**INSTRUCTIONS TO FOLLOW**
The line containing "building: none -> [272,288,318,330]" and every line after it to the end of the records: set those down exactly, without any pictures.

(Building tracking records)
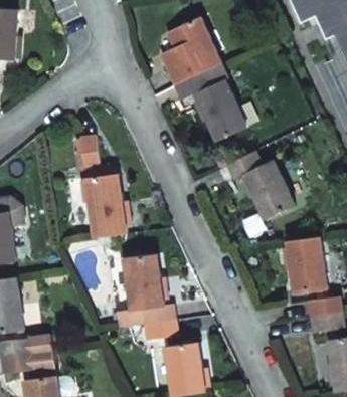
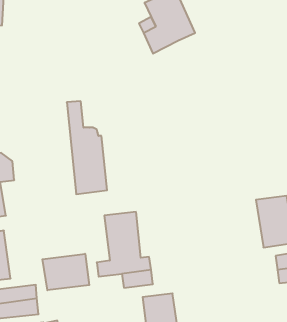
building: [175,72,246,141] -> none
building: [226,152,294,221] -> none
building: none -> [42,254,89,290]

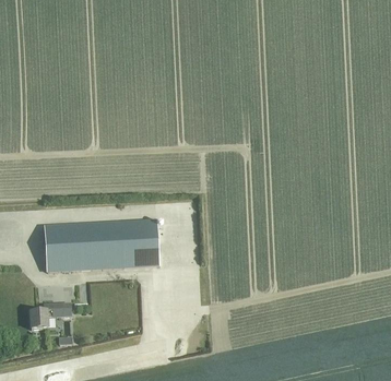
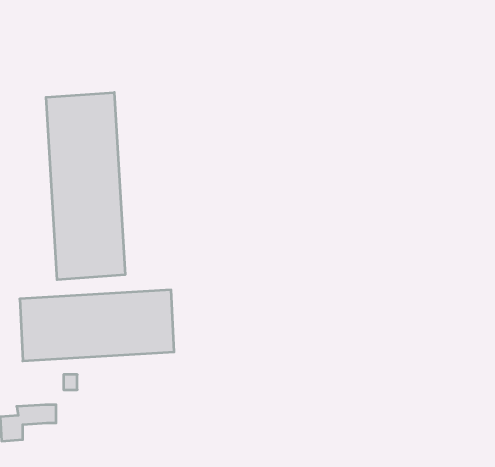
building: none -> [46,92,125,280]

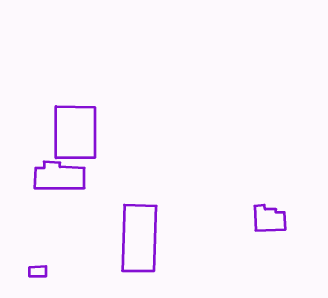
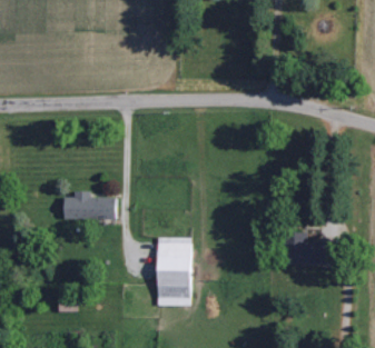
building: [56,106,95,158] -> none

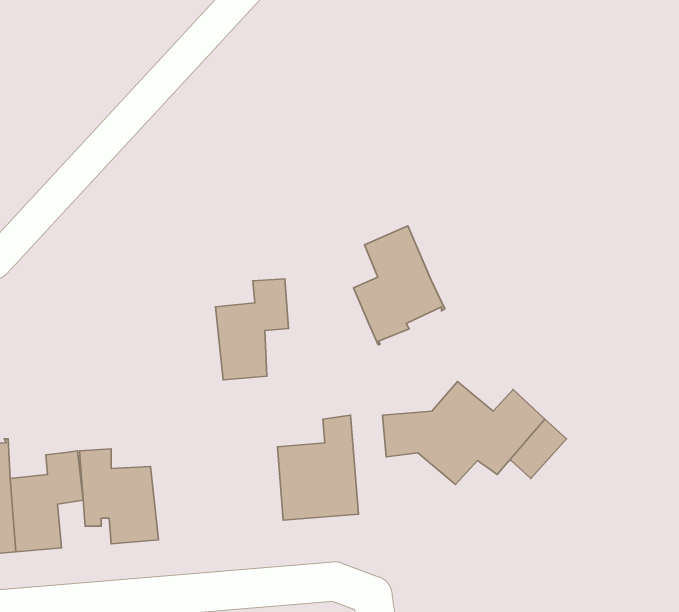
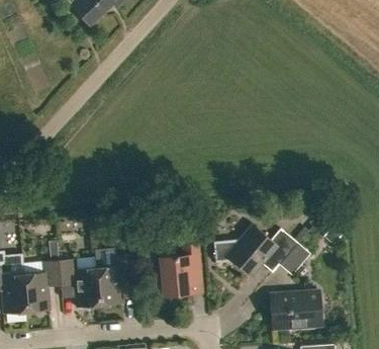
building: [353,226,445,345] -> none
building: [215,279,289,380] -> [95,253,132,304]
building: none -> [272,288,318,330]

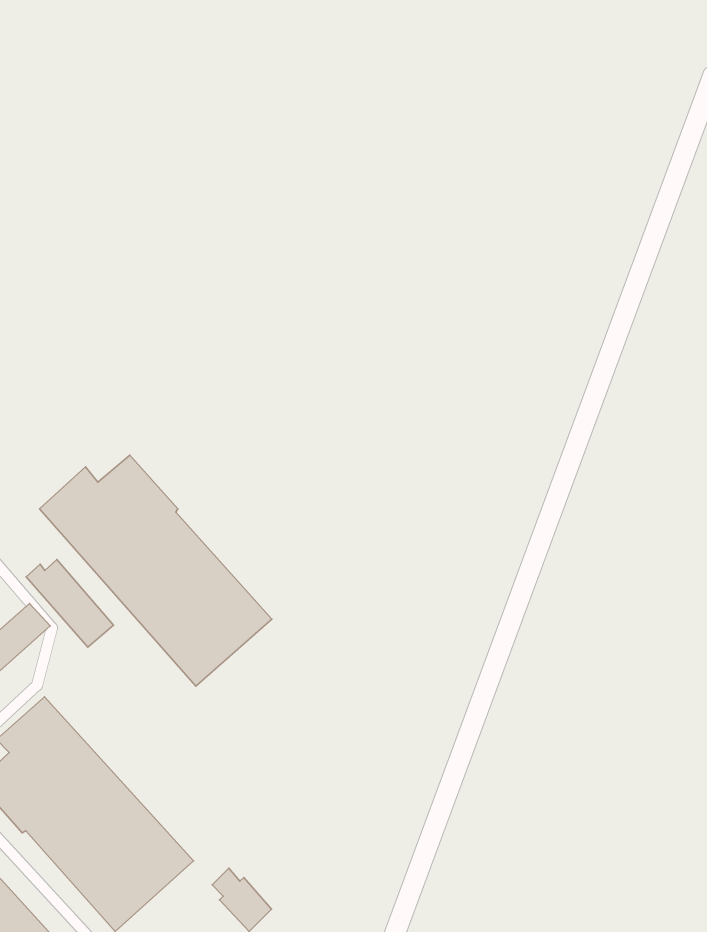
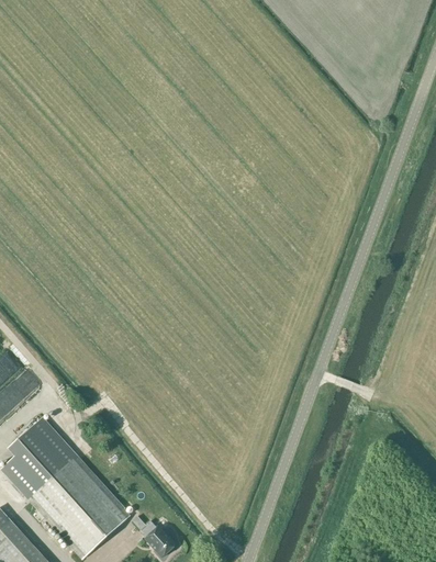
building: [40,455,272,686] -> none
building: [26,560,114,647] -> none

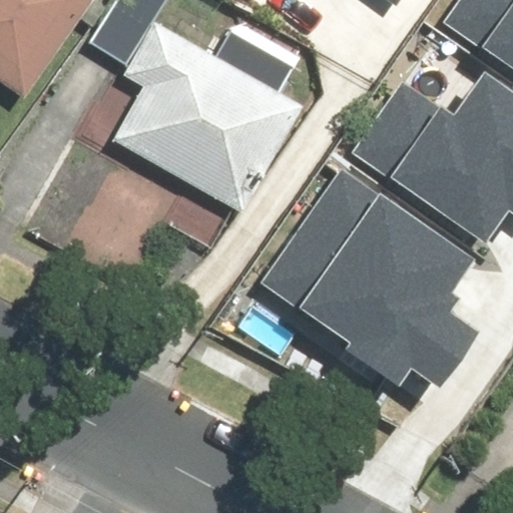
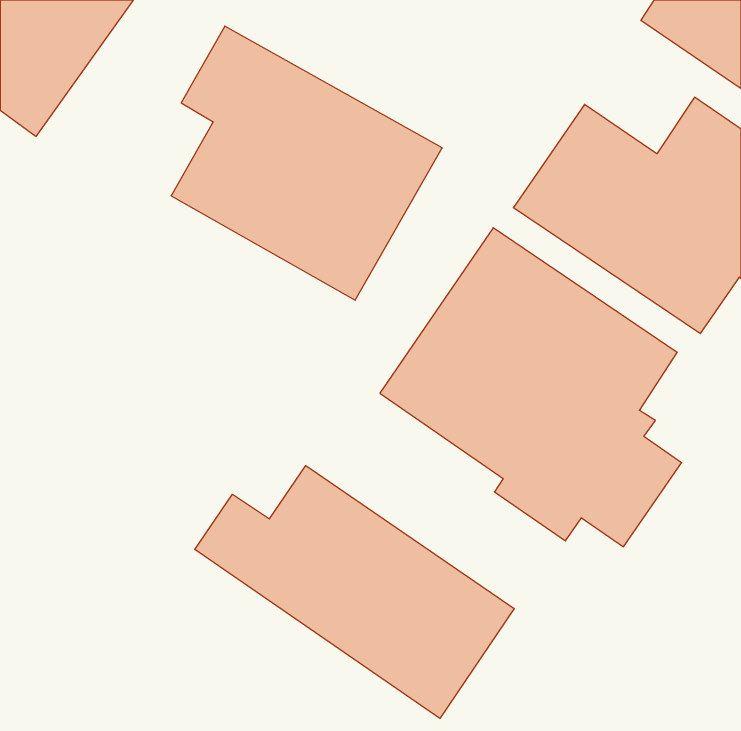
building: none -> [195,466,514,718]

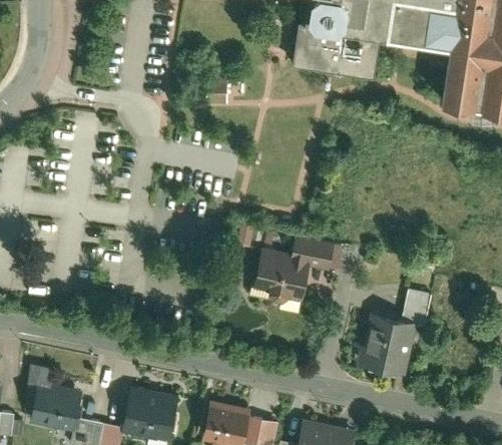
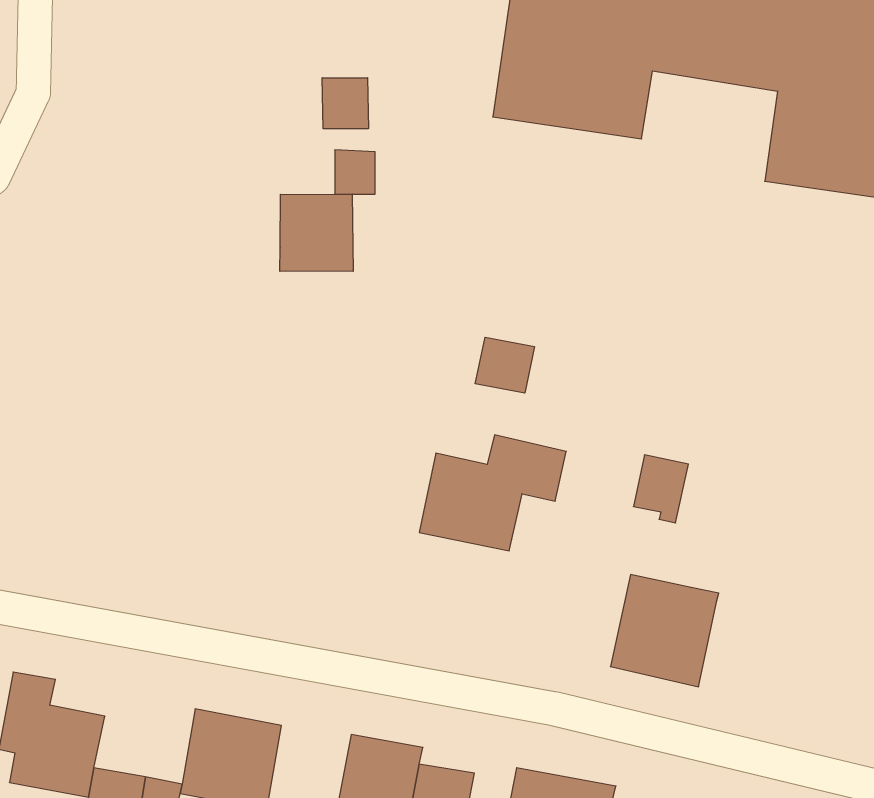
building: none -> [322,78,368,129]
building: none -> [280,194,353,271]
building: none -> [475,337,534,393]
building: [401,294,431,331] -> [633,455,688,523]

**OUTPUT OF THE EXERCISE**
building: none -> [272,288,318,330]

building: [40,455,272,686] -> none
building: [26,560,114,647] -> none

building: none -> [195,466,514,718]

building: none -> [322,78,368,129]
building: none -> [280,194,353,271]
building: none -> [475,337,534,393]
building: [401,294,431,331] -> [633,455,688,523]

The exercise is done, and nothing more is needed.